Activity → Please restate each entry that follows word for word.

Supplied records →
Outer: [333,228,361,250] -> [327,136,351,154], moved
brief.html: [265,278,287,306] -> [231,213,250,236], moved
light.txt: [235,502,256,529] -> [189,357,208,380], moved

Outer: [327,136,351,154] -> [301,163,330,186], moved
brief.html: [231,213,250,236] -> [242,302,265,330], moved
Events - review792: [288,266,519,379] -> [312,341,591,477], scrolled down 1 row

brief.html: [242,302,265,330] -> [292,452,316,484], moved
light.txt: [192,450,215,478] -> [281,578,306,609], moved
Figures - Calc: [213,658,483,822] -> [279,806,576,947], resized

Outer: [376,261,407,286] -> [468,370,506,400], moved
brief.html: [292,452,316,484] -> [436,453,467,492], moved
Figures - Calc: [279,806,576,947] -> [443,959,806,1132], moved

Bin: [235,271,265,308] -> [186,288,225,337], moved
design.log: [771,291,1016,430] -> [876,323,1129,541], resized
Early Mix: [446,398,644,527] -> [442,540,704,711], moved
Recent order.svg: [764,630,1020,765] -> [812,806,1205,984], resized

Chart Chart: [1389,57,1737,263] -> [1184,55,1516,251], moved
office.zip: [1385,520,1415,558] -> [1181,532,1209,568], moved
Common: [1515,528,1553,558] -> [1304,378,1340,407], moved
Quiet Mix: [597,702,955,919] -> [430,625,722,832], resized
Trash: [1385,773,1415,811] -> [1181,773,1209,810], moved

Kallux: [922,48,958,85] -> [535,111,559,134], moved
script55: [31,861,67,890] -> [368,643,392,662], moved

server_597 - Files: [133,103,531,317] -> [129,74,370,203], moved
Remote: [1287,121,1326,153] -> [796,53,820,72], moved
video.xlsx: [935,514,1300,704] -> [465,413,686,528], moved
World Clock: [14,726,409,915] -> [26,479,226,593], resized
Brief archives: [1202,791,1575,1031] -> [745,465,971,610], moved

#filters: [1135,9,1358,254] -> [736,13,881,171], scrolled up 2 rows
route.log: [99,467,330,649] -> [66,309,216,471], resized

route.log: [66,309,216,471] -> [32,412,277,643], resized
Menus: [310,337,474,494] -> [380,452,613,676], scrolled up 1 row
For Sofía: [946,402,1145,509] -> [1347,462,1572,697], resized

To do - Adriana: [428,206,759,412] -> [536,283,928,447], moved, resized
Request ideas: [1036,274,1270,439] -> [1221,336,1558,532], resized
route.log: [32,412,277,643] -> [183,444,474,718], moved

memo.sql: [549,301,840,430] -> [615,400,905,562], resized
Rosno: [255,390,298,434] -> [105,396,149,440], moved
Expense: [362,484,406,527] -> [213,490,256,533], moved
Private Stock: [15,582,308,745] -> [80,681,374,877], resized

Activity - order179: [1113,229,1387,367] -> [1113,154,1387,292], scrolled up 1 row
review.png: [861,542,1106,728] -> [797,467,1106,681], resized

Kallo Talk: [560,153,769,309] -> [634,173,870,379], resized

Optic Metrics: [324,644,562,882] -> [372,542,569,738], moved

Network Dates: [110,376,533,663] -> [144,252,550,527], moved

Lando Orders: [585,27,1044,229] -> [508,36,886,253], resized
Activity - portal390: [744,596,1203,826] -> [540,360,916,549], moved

Solution for this exercise →
Outer: [333,228,361,250] -> [327,136,351,154], moved
brief.html: [265,278,287,306] -> [231,213,250,236], moved
light.txt: [235,502,256,529] -> [189,357,208,380], moved

Outer: [327,136,351,154] -> [301,163,330,186], moved
brief.html: [231,213,250,236] -> [242,302,265,330], moved
Events - review792: [288,266,519,379] -> [312,341,591,477], scrolled down 1 row

brief.html: [242,302,265,330] -> [292,452,316,484], moved
light.txt: [192,450,215,478] -> [281,578,306,609], moved
Figures - Calc: [213,658,483,822] -> [279,806,576,947], resized

Outer: [376,261,407,286] -> [468,370,506,400], moved
brief.html: [292,452,316,484] -> [436,453,467,492], moved
Figures - Calc: [279,806,576,947] -> [443,959,806,1132], moved

Bin: [235,271,265,308] -> [186,288,225,337], moved
design.log: [771,291,1016,430] -> [876,323,1129,541], resized
Early Mix: [446,398,644,527] -> [442,540,704,711], moved
Recent order.svg: [764,630,1020,765] -> [812,806,1205,984], resized

Chart Chart: [1389,57,1737,263] -> [1184,55,1516,251], moved
office.zip: [1385,520,1415,558] -> [1181,532,1209,568], moved
Common: [1515,528,1553,558] -> [1304,378,1340,407], moved
Quiet Mix: [597,702,955,919] -> [430,625,722,832], resized
Trash: [1385,773,1415,811] -> [1181,773,1209,810], moved

Kallux: [922,48,958,85] -> [535,111,559,134], moved
script55: [31,861,67,890] -> [368,643,392,662], moved

server_597 - Files: [133,103,531,317] -> [129,74,370,203], moved
Remote: [1287,121,1326,153] -> [796,53,820,72], moved
video.xlsx: [935,514,1300,704] -> [465,413,686,528], moved
World Clock: [14,726,409,915] -> [26,479,226,593], resized
Brief archives: [1202,791,1575,1031] -> [745,465,971,610], moved

#filters: [1135,9,1358,254] -> [736,13,881,171], scrolled up 2 rows
route.log: [99,467,330,649] -> [66,309,216,471], resized

route.log: [66,309,216,471] -> [32,412,277,643], resized
Menus: [310,337,474,494] -> [380,452,613,676], scrolled up 1 row
For Sofía: [946,402,1145,509] -> [1347,462,1572,697], resized

To do - Adriana: [428,206,759,412] -> [536,283,928,447], moved, resized
Request ideas: [1036,274,1270,439] -> [1221,336,1558,532], resized
route.log: [32,412,277,643] -> [183,444,474,718], moved

memo.sql: [549,301,840,430] -> [615,400,905,562], resized
Rosno: [255,390,298,434] -> [105,396,149,440], moved
Expense: [362,484,406,527] -> [213,490,256,533], moved
Private Stock: [15,582,308,745] -> [80,681,374,877], resized

Activity - order179: [1113,229,1387,367] -> [1113,154,1387,292], scrolled up 1 row
review.png: [861,542,1106,728] -> [797,467,1106,681], resized

Kallo Talk: [560,153,769,309] -> [634,173,870,379], resized

Optic Metrics: [324,644,562,882] -> [372,542,569,738], moved

Network Dates: [110,376,533,663] -> [144,252,550,527], moved

Lando Orders: [585,27,1044,229] -> [508,36,886,253], resized
Activity - portal390: [744,596,1203,826] -> [540,360,916,549], moved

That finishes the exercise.